§ WORK ORDER: Please reproduce the full set of data below exactly.
── DATA EXTRACTS
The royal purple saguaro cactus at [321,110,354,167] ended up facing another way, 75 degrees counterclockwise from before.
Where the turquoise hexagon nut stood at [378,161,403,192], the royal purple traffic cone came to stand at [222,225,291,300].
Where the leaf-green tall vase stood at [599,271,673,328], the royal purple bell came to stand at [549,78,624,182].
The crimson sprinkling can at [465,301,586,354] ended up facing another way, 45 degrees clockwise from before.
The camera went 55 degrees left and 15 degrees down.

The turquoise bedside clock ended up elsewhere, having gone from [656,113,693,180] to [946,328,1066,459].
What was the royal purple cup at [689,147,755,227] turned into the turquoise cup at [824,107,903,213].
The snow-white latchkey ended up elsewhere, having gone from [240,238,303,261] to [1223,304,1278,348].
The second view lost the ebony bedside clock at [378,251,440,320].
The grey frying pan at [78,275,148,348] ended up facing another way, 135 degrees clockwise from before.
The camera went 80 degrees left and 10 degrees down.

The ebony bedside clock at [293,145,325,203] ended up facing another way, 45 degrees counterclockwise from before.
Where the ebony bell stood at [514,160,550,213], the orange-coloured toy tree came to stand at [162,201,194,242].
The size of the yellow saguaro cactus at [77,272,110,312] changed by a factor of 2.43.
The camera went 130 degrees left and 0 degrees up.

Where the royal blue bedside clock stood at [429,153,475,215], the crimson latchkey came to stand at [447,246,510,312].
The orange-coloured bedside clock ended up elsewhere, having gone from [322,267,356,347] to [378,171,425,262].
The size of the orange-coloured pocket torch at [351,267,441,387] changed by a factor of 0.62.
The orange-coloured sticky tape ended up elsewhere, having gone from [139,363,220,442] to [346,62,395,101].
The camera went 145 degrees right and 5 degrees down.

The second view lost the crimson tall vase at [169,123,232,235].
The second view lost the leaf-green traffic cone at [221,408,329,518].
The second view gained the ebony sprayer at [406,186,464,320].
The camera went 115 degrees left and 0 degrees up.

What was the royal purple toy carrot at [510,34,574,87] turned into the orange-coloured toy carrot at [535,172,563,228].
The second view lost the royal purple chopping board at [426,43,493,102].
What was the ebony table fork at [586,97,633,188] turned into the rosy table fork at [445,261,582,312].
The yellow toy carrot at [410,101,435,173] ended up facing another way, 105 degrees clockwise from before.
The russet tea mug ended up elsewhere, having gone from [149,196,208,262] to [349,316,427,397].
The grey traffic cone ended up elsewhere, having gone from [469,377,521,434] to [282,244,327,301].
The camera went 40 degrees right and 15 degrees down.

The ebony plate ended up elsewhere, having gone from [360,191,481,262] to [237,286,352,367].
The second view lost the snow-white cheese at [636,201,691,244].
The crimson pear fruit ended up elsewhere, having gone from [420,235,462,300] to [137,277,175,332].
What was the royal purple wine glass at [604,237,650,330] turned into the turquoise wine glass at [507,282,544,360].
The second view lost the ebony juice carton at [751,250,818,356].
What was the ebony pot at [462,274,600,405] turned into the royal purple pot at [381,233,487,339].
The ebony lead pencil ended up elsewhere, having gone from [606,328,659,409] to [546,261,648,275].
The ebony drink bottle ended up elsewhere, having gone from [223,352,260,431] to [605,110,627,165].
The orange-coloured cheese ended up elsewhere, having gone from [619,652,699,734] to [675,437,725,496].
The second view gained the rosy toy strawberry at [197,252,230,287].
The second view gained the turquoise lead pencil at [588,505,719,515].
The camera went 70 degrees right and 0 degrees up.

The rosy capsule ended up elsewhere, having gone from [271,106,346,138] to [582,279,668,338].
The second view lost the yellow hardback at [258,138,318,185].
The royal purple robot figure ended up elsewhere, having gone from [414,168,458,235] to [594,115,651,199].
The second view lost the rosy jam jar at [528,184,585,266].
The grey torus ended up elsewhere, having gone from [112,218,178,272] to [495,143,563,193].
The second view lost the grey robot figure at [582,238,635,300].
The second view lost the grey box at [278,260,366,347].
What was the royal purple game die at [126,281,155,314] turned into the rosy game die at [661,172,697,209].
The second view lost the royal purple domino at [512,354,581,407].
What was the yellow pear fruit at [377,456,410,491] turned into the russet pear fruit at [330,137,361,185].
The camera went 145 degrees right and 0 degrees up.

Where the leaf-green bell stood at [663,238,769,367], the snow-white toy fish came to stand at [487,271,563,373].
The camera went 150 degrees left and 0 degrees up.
────
§ OUTPUT FOR THIS EXERCISE:
The royal purple saguaro cactus at [321,110,354,167] ended up facing another way, 75 degrees counterclockwise from before.
Where the turquoise hexagon nut stood at [378,161,403,192], the royal purple traffic cone came to stand at [222,225,291,300].
Where the leaf-green tall vase stood at [599,271,673,328], the royal purple bell came to stand at [549,78,624,182].
The crimson sprinkling can at [465,301,586,354] ended up facing another way, 45 degrees clockwise from before.
The camera went 55 degrees left and 15 degrees down.

The turquoise bedside clock ended up elsewhere, having gone from [656,113,693,180] to [946,328,1066,459].
What was the royal purple cup at [689,147,755,227] turned into the turquoise cup at [824,107,903,213].
The snow-white latchkey ended up elsewhere, having gone from [240,238,303,261] to [1223,304,1278,348].
The second view lost the ebony bedside clock at [378,251,440,320].
The grey frying pan at [78,275,148,348] ended up facing another way, 135 degrees clockwise from before.
The camera went 80 degrees left and 10 degrees down.

The ebony bedside clock at [293,145,325,203] ended up facing another way, 45 degrees counterclockwise from before.
Where the ebony bell stood at [514,160,550,213], the orange-coloured toy tree came to stand at [162,201,194,242].
The size of the yellow saguaro cactus at [77,272,110,312] changed by a factor of 2.43.
The camera went 130 degrees left and 0 degrees up.

Where the royal blue bedside clock stood at [429,153,475,215], the crimson latchkey came to stand at [447,246,510,312].
The orange-coloured bedside clock ended up elsewhere, having gone from [322,267,356,347] to [378,171,425,262].
The size of the orange-coloured pocket torch at [351,267,441,387] changed by a factor of 0.62.
The orange-coloured sticky tape ended up elsewhere, having gone from [139,363,220,442] to [346,62,395,101].
The camera went 145 degrees right and 5 degrees down.

The second view lost the crimson tall vase at [169,123,232,235].
The second view lost the leaf-green traffic cone at [221,408,329,518].
The second view gained the ebony sprayer at [406,186,464,320].
The camera went 115 degrees left and 0 degrees up.

What was the royal purple toy carrot at [510,34,574,87] turned into the orange-coloured toy carrot at [535,172,563,228].
The second view lost the royal purple chopping board at [426,43,493,102].
What was the ebony table fork at [586,97,633,188] turned into the rosy table fork at [445,261,582,312].
The yellow toy carrot at [410,101,435,173] ended up facing another way, 105 degrees clockwise from before.
The russet tea mug ended up elsewhere, having gone from [149,196,208,262] to [349,316,427,397].
The grey traffic cone ended up elsewhere, having gone from [469,377,521,434] to [282,244,327,301].
The camera went 40 degrees right and 15 degrees down.

The ebony plate ended up elsewhere, having gone from [360,191,481,262] to [237,286,352,367].
The second view lost the snow-white cheese at [636,201,691,244].
The crimson pear fruit ended up elsewhere, having gone from [420,235,462,300] to [137,277,175,332].
What was the royal purple wine glass at [604,237,650,330] turned into the turquoise wine glass at [507,282,544,360].
The second view lost the ebony juice carton at [751,250,818,356].
What was the ebony pot at [462,274,600,405] turned into the royal purple pot at [381,233,487,339].
The ebony lead pencil ended up elsewhere, having gone from [606,328,659,409] to [546,261,648,275].
The ebony drink bottle ended up elsewhere, having gone from [223,352,260,431] to [605,110,627,165].
The orange-coloured cheese ended up elsewhere, having gone from [619,652,699,734] to [675,437,725,496].
The second view gained the rosy toy strawberry at [197,252,230,287].
The second view gained the turquoise lead pencil at [588,505,719,515].
The camera went 70 degrees right and 0 degrees up.

The rosy capsule ended up elsewhere, having gone from [271,106,346,138] to [582,279,668,338].
The second view lost the yellow hardback at [258,138,318,185].
The royal purple robot figure ended up elsewhere, having gone from [414,168,458,235] to [594,115,651,199].
The second view lost the rosy jam jar at [528,184,585,266].
The grey torus ended up elsewhere, having gone from [112,218,178,272] to [495,143,563,193].
The second view lost the grey robot figure at [582,238,635,300].
The second view lost the grey box at [278,260,366,347].
What was the royal purple game die at [126,281,155,314] turned into the rosy game die at [661,172,697,209].
The second view lost the royal purple domino at [512,354,581,407].
What was the yellow pear fruit at [377,456,410,491] turned into the russet pear fruit at [330,137,361,185].
The camera went 145 degrees right and 0 degrees up.

Where the leaf-green bell stood at [663,238,769,367], the snow-white toy fish came to stand at [487,271,563,373].
The camera went 150 degrees left and 0 degrees up.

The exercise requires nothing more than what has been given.